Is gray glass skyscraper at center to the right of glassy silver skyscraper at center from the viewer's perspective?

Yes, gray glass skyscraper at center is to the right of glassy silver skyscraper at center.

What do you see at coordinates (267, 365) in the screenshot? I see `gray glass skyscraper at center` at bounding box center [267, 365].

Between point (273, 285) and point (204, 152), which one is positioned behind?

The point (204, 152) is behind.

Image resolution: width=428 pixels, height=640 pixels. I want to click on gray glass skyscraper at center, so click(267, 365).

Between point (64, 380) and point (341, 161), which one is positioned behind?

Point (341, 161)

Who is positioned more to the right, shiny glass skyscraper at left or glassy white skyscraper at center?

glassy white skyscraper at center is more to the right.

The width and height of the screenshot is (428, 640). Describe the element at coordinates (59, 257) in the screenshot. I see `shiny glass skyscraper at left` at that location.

— TASK DETAILS —
Quote every item above word for word, keeping the original order.

— COMPLETE OUTPUT —
Is gray glass skyscraper at center to the right of glassy silver skyscraper at center from the viewer's perspective?

Yes, gray glass skyscraper at center is to the right of glassy silver skyscraper at center.

What do you see at coordinates (267, 365) in the screenshot? I see `gray glass skyscraper at center` at bounding box center [267, 365].

Between point (273, 285) and point (204, 152), which one is positioned behind?

The point (204, 152) is behind.

Image resolution: width=428 pixels, height=640 pixels. I want to click on gray glass skyscraper at center, so click(267, 365).

Between point (64, 380) and point (341, 161), which one is positioned behind?

Point (341, 161)

Who is positioned more to the right, shiny glass skyscraper at left or glassy white skyscraper at center?

glassy white skyscraper at center is more to the right.

The width and height of the screenshot is (428, 640). Describe the element at coordinates (59, 257) in the screenshot. I see `shiny glass skyscraper at left` at that location.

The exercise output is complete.